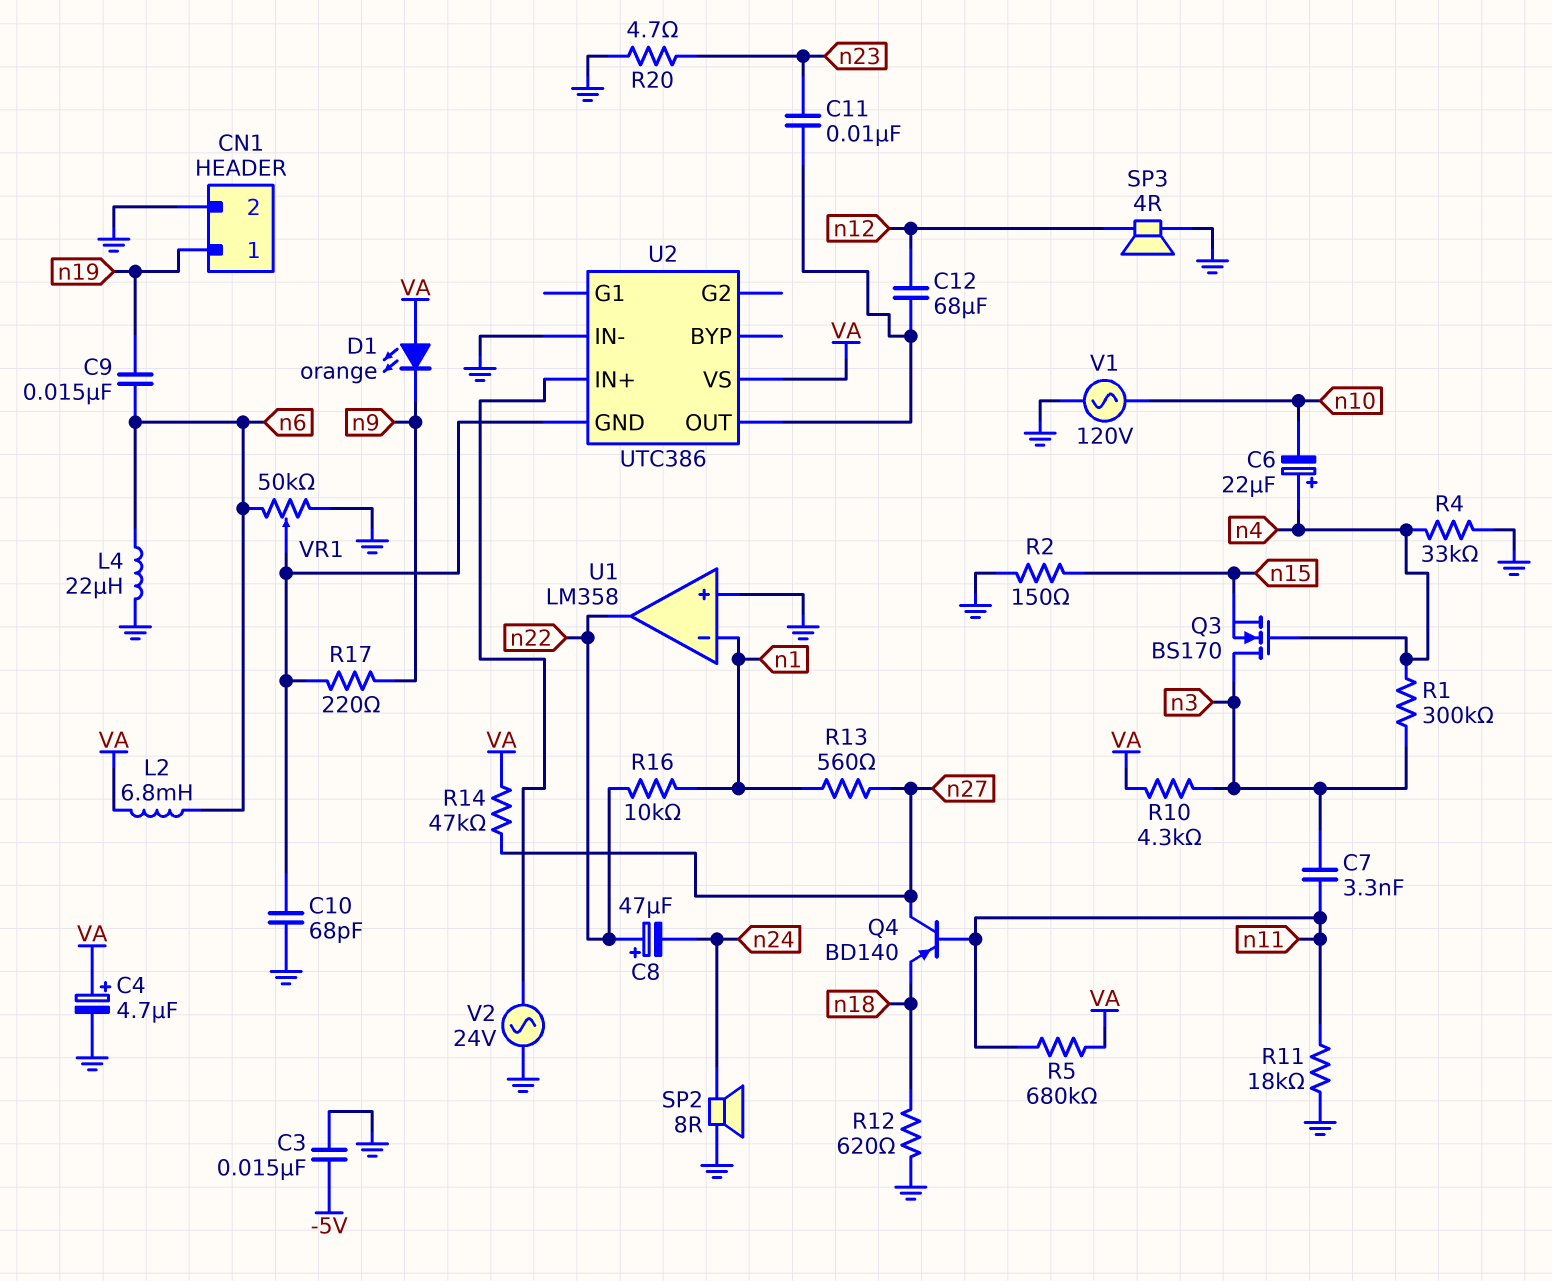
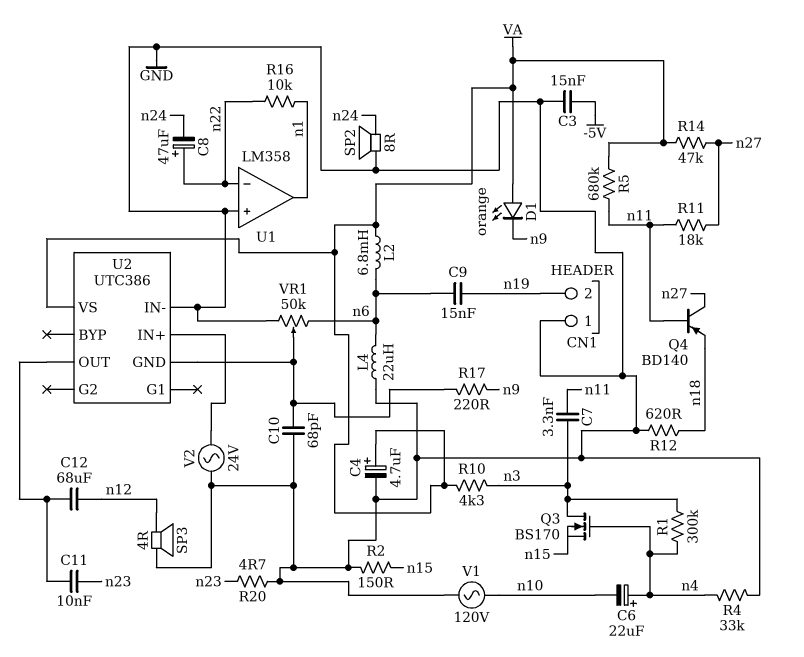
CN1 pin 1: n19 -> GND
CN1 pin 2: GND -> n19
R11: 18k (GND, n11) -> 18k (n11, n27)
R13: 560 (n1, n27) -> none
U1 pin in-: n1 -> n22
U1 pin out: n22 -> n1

---

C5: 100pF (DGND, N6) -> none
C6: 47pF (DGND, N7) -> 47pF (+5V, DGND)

Required work:
Each line of the material that contains "DGND" is to be counted, and only the total stated.

Exercise answer:
2